● **THE INPUT**
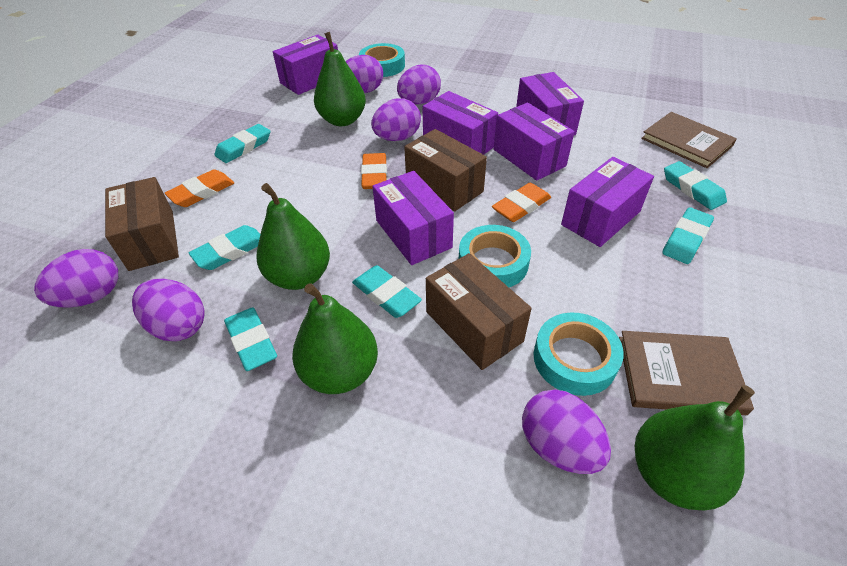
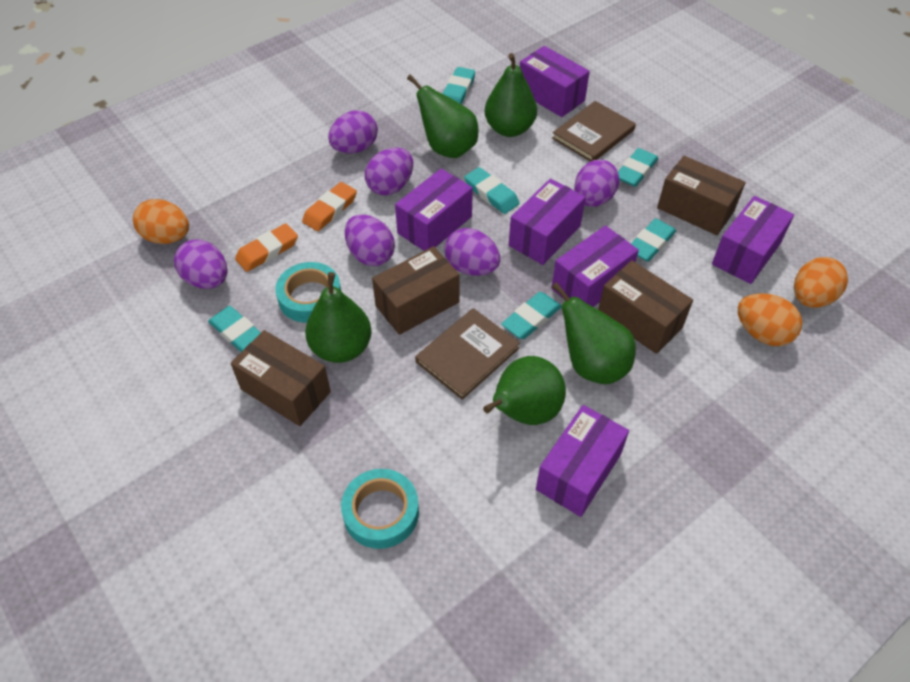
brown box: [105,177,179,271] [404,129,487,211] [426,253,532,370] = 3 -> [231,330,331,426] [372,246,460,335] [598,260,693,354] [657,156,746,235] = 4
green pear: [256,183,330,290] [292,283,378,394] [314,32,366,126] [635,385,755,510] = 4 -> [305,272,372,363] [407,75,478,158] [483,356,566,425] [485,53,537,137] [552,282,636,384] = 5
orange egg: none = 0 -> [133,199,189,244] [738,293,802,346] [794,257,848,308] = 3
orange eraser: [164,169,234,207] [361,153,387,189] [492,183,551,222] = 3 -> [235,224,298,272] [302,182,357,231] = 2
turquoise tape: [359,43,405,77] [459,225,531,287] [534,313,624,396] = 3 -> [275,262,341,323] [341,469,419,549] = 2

● **INSTRUCTIONS TO FOLLOW**
The expected answer is a word-for-word copy of every line from the one that contains "orange eraser: [164,169,234,207]" through the final line of the material.

● **YOUR SOLUTION**
orange eraser: [164,169,234,207] [361,153,387,189] [492,183,551,222] = 3 -> [235,224,298,272] [302,182,357,231] = 2
turquoise tape: [359,43,405,77] [459,225,531,287] [534,313,624,396] = 3 -> [275,262,341,323] [341,469,419,549] = 2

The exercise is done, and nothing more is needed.